======== Excerpted records

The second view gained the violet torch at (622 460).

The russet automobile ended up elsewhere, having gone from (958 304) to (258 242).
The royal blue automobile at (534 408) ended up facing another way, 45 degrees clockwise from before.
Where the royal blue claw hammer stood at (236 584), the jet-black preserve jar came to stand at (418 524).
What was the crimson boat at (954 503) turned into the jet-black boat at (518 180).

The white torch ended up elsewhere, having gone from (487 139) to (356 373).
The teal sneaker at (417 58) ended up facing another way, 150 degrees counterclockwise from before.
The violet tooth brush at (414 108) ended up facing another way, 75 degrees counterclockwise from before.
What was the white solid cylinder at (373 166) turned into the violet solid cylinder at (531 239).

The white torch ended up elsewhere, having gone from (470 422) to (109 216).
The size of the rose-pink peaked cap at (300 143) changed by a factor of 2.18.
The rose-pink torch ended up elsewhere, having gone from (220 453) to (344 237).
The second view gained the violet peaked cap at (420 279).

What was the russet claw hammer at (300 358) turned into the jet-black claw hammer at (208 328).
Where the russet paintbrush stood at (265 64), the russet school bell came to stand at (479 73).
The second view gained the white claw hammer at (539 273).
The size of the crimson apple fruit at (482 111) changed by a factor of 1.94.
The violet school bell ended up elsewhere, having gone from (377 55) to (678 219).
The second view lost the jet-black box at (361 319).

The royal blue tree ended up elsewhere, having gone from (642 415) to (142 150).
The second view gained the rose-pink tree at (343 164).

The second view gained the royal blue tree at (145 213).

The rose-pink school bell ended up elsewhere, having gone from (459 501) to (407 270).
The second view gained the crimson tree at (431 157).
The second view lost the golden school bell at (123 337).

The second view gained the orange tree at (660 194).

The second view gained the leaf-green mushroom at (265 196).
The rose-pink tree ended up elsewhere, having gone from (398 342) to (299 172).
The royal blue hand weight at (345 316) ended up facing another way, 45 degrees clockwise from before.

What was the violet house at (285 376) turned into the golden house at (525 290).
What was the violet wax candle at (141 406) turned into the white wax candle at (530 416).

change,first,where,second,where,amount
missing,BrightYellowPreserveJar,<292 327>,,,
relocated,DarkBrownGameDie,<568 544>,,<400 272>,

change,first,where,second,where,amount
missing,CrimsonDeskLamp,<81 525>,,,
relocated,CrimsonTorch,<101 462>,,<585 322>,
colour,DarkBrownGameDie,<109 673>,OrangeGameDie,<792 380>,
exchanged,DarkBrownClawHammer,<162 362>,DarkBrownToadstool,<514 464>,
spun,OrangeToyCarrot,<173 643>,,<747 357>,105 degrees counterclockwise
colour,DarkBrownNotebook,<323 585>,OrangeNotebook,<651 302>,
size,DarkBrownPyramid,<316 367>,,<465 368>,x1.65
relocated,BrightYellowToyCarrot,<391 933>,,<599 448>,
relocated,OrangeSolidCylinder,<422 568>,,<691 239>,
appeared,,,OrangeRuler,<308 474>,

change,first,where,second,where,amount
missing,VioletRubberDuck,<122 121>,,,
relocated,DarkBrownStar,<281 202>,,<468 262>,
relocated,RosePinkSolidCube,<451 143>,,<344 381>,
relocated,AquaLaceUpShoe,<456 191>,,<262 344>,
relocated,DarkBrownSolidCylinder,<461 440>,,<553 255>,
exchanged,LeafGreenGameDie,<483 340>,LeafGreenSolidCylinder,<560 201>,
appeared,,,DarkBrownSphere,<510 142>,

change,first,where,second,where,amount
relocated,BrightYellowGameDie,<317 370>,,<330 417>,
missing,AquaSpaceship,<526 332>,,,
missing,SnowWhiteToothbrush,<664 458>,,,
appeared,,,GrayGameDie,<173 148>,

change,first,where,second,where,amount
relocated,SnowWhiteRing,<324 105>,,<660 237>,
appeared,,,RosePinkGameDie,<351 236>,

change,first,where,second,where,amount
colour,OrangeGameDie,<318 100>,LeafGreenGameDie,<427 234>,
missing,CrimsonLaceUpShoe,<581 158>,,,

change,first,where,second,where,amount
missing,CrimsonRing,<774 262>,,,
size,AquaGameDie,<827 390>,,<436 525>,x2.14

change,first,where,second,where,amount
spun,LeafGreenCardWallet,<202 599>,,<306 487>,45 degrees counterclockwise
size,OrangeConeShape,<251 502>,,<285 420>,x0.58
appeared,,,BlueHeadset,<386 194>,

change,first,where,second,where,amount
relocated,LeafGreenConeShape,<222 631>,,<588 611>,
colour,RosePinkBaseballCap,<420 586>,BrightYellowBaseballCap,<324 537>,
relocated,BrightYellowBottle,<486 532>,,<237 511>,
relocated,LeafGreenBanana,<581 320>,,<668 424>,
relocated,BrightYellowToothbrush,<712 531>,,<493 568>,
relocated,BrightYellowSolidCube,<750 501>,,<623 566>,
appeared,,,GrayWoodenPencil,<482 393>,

================

● **Task**
Output every entry exactly as it appears.

● **Exercise result**
The second view gained the violet torch at (622 460).

The russet automobile ended up elsewhere, having gone from (958 304) to (258 242).
The royal blue automobile at (534 408) ended up facing another way, 45 degrees clockwise from before.
Where the royal blue claw hammer stood at (236 584), the jet-black preserve jar came to stand at (418 524).
What was the crimson boat at (954 503) turned into the jet-black boat at (518 180).

The white torch ended up elsewhere, having gone from (487 139) to (356 373).
The teal sneaker at (417 58) ended up facing another way, 150 degrees counterclockwise from before.
The violet tooth brush at (414 108) ended up facing another way, 75 degrees counterclockwise from before.
What was the white solid cylinder at (373 166) turned into the violet solid cylinder at (531 239).

The white torch ended up elsewhere, having gone from (470 422) to (109 216).
The size of the rose-pink peaked cap at (300 143) changed by a factor of 2.18.
The rose-pink torch ended up elsewhere, having gone from (220 453) to (344 237).
The second view gained the violet peaked cap at (420 279).

What was the russet claw hammer at (300 358) turned into the jet-black claw hammer at (208 328).
Where the russet paintbrush stood at (265 64), the russet school bell came to stand at (479 73).
The second view gained the white claw hammer at (539 273).
The size of the crimson apple fruit at (482 111) changed by a factor of 1.94.
The violet school bell ended up elsewhere, having gone from (377 55) to (678 219).
The second view lost the jet-black box at (361 319).

The royal blue tree ended up elsewhere, having gone from (642 415) to (142 150).
The second view gained the rose-pink tree at (343 164).

The second view gained the royal blue tree at (145 213).

The rose-pink school bell ended up elsewhere, having gone from (459 501) to (407 270).
The second view gained the crimson tree at (431 157).
The second view lost the golden school bell at (123 337).

The second view gained the orange tree at (660 194).

The second view gained the leaf-green mushroom at (265 196).
The rose-pink tree ended up elsewhere, having gone from (398 342) to (299 172).
The royal blue hand weight at (345 316) ended up facing another way, 45 degrees clockwise from before.

What was the violet house at (285 376) turned into the golden house at (525 290).
What was the violet wax candle at (141 406) turned into the white wax candle at (530 416).

change,first,where,second,where,amount
missing,BrightYellowPreserveJar,<292 327>,,,
relocated,DarkBrownGameDie,<568 544>,,<400 272>,

change,first,where,second,where,amount
missing,CrimsonDeskLamp,<81 525>,,,
relocated,CrimsonTorch,<101 462>,,<585 322>,
colour,DarkBrownGameDie,<109 673>,OrangeGameDie,<792 380>,
exchanged,DarkBrownClawHammer,<162 362>,DarkBrownToadstool,<514 464>,
spun,OrangeToyCarrot,<173 643>,,<747 357>,105 degrees counterclockwise
colour,DarkBrownNotebook,<323 585>,OrangeNotebook,<651 302>,
size,DarkBrownPyramid,<316 367>,,<465 368>,x1.65
relocated,BrightYellowToyCarrot,<391 933>,,<599 448>,
relocated,OrangeSolidCylinder,<422 568>,,<691 239>,
appeared,,,OrangeRuler,<308 474>,

change,first,where,second,where,amount
missing,VioletRubberDuck,<122 121>,,,
relocated,DarkBrownStar,<281 202>,,<468 262>,
relocated,RosePinkSolidCube,<451 143>,,<344 381>,
relocated,AquaLaceUpShoe,<456 191>,,<262 344>,
relocated,DarkBrownSolidCylinder,<461 440>,,<553 255>,
exchanged,LeafGreenGameDie,<483 340>,LeafGreenSolidCylinder,<560 201>,
appeared,,,DarkBrownSphere,<510 142>,

change,first,where,second,where,amount
relocated,BrightYellowGameDie,<317 370>,,<330 417>,
missing,AquaSpaceship,<526 332>,,,
missing,SnowWhiteToothbrush,<664 458>,,,
appeared,,,GrayGameDie,<173 148>,

change,first,where,second,where,amount
relocated,SnowWhiteRing,<324 105>,,<660 237>,
appeared,,,RosePinkGameDie,<351 236>,

change,first,where,second,where,amount
colour,OrangeGameDie,<318 100>,LeafGreenGameDie,<427 234>,
missing,CrimsonLaceUpShoe,<581 158>,,,

change,first,where,second,where,amount
missing,CrimsonRing,<774 262>,,,
size,AquaGameDie,<827 390>,,<436 525>,x2.14

change,first,where,second,where,amount
spun,LeafGreenCardWallet,<202 599>,,<306 487>,45 degrees counterclockwise
size,OrangeConeShape,<251 502>,,<285 420>,x0.58
appeared,,,BlueHeadset,<386 194>,

change,first,where,second,where,amount
relocated,LeafGreenConeShape,<222 631>,,<588 611>,
colour,RosePinkBaseballCap,<420 586>,BrightYellowBaseballCap,<324 537>,
relocated,BrightYellowBottle,<486 532>,,<237 511>,
relocated,LeafGreenBanana,<581 320>,,<668 424>,
relocated,BrightYellowToothbrush,<712 531>,,<493 568>,
relocated,BrightYellowSolidCube,<750 501>,,<623 566>,
appeared,,,GrayWoodenPencil,<482 393>,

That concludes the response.